Coordinate-based change listings:

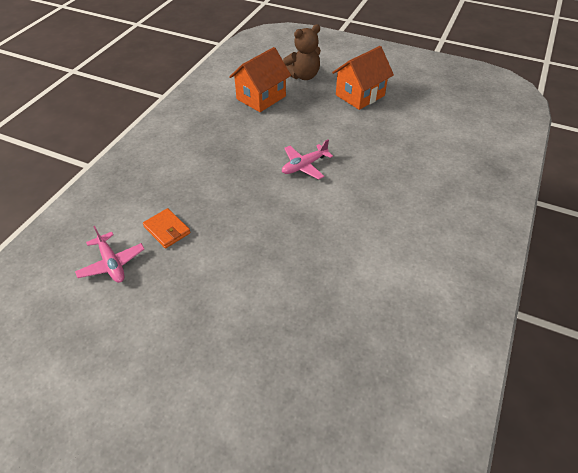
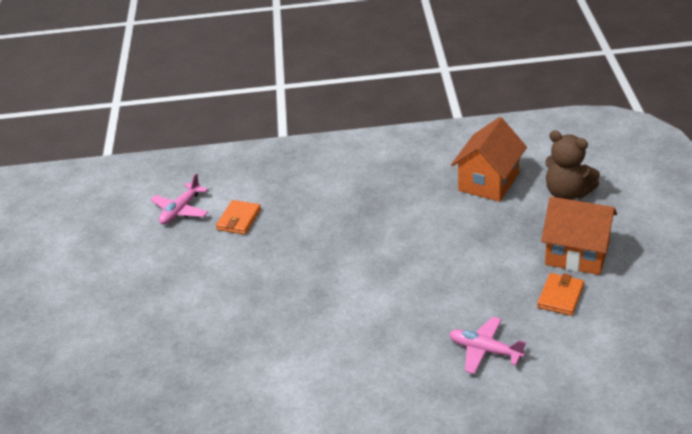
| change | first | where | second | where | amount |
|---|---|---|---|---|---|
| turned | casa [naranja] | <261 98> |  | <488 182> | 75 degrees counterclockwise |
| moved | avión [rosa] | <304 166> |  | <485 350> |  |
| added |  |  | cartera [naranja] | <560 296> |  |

- [Exercise aim]:
Exact duplicates of all the entries are required, and no image may appear in them.

- [Task output]:
| change | first | where | second | where | amount |
|---|---|---|---|---|---|
| turned | casa [naranja] | <261 98> |  | <488 182> | 75 degrees counterclockwise |
| moved | avión [rosa] | <304 166> |  | <485 350> |  |
| added |  |  | cartera [naranja] | <560 296> |  |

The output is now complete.